Required action - One range is to be output from the listing below, exactly as written: the line with "U1: ESP-07 -> ESP-12F" to the line with "R211: 22k (+12V, W13) -> 560 (+12V, W13)", both kept.

######

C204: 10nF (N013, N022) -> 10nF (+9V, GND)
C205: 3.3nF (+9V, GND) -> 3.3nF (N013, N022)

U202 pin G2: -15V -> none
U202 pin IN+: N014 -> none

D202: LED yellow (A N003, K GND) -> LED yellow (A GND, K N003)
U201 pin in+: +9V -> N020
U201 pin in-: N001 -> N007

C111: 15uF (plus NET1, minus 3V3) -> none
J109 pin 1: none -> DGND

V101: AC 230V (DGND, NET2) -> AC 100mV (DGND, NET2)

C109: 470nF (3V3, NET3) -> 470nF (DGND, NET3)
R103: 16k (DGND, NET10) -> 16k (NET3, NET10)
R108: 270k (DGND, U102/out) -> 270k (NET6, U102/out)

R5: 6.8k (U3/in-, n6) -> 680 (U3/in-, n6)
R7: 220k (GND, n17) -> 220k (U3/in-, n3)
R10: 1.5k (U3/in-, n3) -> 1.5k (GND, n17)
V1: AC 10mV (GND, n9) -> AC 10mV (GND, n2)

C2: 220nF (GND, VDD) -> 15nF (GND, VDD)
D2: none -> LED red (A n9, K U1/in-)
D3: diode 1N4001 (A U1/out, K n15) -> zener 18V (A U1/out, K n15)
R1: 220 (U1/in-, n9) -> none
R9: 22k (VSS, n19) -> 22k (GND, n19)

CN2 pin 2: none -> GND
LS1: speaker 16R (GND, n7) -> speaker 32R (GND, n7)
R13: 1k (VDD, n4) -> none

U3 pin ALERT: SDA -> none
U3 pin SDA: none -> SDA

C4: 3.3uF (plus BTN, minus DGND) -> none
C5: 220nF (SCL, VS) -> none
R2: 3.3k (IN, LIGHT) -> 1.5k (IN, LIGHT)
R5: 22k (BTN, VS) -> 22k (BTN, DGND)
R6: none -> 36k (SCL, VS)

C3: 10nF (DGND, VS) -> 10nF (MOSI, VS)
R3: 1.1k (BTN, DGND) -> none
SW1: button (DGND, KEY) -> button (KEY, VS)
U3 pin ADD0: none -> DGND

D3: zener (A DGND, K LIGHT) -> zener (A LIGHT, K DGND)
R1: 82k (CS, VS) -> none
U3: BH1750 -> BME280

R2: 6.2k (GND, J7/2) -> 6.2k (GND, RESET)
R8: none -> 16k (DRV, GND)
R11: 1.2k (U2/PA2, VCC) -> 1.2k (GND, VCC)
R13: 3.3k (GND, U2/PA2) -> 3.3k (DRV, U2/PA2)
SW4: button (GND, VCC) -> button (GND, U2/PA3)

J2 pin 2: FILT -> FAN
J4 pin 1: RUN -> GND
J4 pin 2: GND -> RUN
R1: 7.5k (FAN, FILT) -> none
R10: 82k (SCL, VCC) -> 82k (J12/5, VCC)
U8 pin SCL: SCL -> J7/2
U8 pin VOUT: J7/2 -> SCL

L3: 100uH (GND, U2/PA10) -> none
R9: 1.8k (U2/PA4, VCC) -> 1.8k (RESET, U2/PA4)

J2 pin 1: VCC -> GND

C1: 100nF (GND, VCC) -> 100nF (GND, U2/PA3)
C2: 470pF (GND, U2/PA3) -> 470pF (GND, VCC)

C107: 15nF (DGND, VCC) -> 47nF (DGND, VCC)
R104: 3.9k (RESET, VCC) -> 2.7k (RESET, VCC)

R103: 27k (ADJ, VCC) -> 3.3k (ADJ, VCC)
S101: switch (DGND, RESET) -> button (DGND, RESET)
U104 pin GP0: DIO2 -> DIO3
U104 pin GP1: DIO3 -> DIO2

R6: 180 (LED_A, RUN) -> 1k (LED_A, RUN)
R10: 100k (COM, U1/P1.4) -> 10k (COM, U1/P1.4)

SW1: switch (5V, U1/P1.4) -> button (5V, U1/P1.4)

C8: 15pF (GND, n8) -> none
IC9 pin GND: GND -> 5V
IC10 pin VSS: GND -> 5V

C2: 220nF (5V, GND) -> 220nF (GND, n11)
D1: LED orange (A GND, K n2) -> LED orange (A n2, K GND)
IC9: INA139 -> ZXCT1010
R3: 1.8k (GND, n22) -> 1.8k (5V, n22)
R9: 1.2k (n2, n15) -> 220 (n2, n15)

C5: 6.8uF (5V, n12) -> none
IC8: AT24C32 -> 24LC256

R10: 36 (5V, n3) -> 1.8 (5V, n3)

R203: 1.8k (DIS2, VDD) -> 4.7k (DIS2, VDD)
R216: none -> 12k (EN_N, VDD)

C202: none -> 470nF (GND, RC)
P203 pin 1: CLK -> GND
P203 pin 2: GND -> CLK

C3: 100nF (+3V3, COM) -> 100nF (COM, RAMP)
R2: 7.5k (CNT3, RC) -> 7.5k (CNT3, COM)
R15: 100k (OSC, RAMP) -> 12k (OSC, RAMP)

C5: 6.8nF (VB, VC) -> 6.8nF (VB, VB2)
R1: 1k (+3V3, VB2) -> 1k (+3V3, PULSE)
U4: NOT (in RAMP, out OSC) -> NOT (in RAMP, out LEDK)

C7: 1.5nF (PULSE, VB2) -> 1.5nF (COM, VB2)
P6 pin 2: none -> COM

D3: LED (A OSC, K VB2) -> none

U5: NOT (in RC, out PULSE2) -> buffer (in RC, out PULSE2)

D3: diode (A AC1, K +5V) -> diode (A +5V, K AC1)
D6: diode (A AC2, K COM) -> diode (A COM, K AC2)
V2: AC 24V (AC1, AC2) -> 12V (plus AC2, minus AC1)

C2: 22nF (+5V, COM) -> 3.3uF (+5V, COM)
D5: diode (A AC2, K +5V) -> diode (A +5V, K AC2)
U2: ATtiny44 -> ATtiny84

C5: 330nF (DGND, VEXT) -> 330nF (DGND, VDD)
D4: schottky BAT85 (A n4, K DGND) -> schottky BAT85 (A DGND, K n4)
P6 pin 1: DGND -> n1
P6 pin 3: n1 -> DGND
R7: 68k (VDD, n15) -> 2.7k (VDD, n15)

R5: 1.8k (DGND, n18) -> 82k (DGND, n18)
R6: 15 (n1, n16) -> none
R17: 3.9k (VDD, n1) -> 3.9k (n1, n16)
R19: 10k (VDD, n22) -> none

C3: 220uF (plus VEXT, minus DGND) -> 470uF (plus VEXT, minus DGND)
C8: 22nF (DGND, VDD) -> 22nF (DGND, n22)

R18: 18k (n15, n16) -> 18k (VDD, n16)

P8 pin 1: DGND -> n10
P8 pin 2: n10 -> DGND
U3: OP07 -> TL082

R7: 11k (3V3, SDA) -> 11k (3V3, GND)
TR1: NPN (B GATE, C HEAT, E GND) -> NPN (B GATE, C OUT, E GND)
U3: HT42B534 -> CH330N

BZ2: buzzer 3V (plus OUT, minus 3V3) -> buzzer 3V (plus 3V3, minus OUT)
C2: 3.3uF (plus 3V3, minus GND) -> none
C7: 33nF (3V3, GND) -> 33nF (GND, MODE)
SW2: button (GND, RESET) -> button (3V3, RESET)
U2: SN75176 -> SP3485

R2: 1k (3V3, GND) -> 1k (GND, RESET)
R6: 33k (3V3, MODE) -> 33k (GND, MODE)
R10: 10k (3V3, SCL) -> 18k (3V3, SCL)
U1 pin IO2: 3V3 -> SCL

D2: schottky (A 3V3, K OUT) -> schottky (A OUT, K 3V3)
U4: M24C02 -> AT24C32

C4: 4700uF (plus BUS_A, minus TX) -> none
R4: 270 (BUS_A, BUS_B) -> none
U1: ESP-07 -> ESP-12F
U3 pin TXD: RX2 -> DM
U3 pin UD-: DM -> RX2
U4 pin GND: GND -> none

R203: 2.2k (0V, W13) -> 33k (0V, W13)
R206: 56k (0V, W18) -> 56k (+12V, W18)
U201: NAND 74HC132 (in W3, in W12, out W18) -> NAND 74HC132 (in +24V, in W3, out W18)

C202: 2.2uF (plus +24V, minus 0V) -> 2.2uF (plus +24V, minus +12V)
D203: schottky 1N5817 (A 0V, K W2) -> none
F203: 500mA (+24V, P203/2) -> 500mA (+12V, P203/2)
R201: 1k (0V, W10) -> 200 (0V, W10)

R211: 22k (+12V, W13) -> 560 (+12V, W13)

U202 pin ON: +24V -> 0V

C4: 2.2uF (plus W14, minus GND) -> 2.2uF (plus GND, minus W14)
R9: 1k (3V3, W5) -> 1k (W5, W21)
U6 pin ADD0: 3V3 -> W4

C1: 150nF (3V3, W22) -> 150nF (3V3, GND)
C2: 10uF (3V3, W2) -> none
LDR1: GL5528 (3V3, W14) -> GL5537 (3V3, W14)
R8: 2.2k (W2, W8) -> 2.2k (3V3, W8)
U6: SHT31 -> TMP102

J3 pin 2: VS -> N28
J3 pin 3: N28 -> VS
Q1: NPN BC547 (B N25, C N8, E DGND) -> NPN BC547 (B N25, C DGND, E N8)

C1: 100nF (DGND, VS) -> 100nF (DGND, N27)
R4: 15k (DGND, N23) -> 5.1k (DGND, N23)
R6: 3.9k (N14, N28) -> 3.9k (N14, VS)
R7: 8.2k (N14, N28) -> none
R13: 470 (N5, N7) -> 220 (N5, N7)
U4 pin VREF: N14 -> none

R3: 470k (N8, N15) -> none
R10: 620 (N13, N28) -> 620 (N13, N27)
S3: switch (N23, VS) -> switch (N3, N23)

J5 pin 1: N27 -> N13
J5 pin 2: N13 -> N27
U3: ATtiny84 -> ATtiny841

######

Output of the task -
U1: ESP-07 -> ESP-12F
U3 pin TXD: RX2 -> DM
U3 pin UD-: DM -> RX2
U4 pin GND: GND -> none

R203: 2.2k (0V, W13) -> 33k (0V, W13)
R206: 56k (0V, W18) -> 56k (+12V, W18)
U201: NAND 74HC132 (in W3, in W12, out W18) -> NAND 74HC132 (in +24V, in W3, out W18)

C202: 2.2uF (plus +24V, minus 0V) -> 2.2uF (plus +24V, minus +12V)
D203: schottky 1N5817 (A 0V, K W2) -> none
F203: 500mA (+24V, P203/2) -> 500mA (+12V, P203/2)
R201: 1k (0V, W10) -> 200 (0V, W10)

R211: 22k (+12V, W13) -> 560 (+12V, W13)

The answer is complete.